Scene change data
━━━━
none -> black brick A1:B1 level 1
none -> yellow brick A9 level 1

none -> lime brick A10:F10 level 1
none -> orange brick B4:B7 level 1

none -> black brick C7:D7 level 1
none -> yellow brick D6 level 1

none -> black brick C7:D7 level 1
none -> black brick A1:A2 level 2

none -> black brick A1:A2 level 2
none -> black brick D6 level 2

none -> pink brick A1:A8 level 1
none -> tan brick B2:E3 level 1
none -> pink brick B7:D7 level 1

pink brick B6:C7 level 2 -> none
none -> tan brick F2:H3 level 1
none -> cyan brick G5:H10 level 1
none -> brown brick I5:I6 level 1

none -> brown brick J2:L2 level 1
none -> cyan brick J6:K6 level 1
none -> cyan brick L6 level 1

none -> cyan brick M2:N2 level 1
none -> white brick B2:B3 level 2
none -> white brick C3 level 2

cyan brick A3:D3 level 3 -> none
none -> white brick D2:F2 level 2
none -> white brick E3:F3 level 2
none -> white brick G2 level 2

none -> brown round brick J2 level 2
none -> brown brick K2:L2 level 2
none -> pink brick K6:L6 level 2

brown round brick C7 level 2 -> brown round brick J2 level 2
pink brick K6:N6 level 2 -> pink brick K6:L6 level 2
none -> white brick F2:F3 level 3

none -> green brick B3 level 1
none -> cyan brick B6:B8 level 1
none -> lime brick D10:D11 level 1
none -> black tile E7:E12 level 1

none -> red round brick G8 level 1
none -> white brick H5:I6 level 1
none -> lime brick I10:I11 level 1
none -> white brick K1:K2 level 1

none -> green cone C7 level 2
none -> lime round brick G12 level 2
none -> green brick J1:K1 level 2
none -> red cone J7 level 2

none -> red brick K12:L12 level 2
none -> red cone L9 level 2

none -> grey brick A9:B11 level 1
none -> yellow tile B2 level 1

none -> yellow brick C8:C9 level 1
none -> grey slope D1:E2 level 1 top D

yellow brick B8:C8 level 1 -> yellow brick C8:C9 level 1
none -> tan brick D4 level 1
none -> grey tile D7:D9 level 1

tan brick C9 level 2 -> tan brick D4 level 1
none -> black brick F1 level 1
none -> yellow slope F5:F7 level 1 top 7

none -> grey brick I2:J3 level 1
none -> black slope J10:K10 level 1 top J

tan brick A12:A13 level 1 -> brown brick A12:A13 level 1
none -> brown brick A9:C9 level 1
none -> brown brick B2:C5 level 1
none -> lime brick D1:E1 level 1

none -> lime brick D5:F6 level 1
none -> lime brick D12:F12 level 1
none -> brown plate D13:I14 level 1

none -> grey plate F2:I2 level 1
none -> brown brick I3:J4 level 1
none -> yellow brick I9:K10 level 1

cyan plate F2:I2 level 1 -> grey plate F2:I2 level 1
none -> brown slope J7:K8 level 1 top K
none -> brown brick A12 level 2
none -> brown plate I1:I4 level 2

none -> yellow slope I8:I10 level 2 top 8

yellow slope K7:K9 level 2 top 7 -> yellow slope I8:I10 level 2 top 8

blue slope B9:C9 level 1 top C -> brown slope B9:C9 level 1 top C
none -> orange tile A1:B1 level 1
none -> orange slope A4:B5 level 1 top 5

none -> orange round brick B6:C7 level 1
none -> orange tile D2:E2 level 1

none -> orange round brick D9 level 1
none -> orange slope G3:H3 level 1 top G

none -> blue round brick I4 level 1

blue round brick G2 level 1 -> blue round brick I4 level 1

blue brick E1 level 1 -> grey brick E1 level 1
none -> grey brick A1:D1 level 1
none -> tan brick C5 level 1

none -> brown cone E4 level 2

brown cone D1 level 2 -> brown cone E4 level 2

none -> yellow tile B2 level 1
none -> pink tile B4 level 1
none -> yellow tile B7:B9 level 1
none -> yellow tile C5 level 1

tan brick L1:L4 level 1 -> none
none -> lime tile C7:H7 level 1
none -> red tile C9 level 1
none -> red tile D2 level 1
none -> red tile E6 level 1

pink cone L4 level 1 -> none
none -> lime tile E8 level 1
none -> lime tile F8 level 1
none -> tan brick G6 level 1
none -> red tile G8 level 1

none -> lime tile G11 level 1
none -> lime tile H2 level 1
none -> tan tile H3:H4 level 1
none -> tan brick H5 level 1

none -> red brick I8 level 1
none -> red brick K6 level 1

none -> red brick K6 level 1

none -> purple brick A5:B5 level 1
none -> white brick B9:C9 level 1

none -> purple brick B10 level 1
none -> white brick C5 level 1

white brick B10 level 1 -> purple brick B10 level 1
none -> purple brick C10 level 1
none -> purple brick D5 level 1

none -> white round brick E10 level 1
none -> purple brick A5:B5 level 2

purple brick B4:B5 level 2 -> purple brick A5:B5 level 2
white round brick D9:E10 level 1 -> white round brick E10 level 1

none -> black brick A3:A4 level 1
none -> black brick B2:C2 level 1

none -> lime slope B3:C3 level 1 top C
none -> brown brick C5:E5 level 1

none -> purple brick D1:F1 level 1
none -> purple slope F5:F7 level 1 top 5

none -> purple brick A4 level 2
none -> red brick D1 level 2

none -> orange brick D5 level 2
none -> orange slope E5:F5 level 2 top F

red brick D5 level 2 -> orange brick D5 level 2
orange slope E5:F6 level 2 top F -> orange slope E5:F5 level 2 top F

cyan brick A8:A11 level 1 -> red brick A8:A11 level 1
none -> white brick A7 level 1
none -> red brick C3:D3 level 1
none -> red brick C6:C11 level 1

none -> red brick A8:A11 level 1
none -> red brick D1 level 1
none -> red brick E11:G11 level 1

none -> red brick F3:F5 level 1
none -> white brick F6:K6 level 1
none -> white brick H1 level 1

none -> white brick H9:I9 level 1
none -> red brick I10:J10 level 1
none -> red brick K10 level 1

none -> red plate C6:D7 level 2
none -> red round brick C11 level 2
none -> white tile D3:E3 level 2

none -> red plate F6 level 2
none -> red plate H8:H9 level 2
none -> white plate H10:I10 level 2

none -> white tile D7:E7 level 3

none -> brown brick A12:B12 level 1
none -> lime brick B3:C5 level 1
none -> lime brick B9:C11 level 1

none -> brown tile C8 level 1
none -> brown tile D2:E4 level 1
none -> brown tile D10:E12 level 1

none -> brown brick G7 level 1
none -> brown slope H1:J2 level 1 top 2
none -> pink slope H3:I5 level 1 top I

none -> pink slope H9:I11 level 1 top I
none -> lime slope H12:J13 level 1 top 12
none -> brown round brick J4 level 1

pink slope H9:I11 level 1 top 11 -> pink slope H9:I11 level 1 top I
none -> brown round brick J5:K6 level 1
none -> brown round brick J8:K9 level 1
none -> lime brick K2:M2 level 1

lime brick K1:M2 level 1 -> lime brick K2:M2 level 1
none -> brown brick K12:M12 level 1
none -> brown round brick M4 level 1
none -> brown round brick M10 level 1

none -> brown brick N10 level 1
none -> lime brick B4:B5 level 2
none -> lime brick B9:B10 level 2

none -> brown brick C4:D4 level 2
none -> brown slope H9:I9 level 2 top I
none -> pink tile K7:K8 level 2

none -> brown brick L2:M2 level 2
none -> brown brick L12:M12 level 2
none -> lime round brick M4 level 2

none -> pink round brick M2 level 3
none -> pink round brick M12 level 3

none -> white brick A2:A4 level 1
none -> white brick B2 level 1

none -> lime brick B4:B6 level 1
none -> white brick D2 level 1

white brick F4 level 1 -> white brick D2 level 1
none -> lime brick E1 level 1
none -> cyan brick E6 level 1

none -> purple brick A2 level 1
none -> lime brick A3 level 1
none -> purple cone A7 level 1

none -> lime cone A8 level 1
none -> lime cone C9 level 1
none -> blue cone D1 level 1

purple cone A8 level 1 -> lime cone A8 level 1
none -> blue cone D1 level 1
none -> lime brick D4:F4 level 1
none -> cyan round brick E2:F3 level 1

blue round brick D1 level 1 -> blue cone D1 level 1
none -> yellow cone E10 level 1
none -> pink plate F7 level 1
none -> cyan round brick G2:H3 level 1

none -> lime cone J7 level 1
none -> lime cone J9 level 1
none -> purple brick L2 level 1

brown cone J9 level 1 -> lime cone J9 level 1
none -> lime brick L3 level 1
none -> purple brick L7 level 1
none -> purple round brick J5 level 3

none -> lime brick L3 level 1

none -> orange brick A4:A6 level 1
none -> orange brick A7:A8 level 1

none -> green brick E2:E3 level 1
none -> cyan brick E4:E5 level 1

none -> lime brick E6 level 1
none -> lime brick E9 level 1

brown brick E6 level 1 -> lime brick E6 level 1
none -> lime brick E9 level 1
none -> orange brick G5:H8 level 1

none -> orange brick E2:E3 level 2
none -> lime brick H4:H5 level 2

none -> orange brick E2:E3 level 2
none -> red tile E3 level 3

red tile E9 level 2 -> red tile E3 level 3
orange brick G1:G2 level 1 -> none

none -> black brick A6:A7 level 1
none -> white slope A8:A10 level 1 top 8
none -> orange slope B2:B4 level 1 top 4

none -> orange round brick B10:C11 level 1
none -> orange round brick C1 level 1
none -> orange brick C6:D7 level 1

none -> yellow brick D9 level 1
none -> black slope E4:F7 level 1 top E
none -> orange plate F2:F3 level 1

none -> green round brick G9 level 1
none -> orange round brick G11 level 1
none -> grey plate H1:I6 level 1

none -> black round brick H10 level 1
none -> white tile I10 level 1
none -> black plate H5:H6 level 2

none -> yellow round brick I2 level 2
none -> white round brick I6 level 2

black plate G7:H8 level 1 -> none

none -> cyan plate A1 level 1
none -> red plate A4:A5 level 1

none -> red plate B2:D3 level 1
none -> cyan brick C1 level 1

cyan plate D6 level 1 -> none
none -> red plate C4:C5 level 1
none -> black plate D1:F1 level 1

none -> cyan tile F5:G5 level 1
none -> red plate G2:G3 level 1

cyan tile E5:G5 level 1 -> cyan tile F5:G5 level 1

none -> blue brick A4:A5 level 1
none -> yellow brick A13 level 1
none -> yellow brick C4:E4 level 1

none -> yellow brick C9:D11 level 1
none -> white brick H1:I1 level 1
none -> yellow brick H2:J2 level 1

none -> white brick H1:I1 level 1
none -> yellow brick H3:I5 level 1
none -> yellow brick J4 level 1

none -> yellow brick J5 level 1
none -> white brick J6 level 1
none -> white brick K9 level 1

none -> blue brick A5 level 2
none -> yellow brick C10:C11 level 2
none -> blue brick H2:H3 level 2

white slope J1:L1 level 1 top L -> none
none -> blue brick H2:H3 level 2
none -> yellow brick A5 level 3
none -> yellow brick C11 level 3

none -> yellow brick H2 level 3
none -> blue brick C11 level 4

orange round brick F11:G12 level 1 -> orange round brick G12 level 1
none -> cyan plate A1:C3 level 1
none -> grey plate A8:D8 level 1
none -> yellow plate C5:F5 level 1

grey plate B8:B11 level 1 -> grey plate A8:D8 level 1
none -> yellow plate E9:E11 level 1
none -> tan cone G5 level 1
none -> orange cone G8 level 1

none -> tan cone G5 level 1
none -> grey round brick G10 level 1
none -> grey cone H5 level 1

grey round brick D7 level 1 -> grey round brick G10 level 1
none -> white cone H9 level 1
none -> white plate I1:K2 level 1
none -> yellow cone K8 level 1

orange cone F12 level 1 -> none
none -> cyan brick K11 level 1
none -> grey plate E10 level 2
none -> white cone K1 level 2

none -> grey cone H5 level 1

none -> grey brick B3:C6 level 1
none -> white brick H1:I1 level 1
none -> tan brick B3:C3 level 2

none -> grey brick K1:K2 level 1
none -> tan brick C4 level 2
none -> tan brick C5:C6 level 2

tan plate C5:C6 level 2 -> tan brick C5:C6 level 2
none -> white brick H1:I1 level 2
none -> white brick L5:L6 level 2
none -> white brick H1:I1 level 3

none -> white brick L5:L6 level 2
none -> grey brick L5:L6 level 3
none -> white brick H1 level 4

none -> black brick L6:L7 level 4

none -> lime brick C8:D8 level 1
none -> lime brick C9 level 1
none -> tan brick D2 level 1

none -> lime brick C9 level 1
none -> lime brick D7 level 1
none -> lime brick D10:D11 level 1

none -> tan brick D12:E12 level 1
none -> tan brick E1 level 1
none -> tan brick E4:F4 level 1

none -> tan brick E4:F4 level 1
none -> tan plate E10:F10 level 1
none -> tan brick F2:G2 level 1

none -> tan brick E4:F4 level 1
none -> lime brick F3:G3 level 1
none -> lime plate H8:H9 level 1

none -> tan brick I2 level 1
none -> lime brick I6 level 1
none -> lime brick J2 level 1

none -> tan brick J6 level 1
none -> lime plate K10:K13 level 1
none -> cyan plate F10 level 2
━━━━
About this task. Each line above that contains "blue" must be copied out.

Response below.
blue slope B9:C9 level 1 top C -> brown slope B9:C9 level 1 top C
none -> blue round brick I4 level 1
blue round brick G2 level 1 -> blue round brick I4 level 1
blue brick E1 level 1 -> grey brick E1 level 1
none -> blue cone D1 level 1
none -> blue cone D1 level 1
blue round brick D1 level 1 -> blue cone D1 level 1
none -> blue brick A4:A5 level 1
none -> blue brick A5 level 2
none -> blue brick H2:H3 level 2
none -> blue brick H2:H3 level 2
none -> blue brick C11 level 4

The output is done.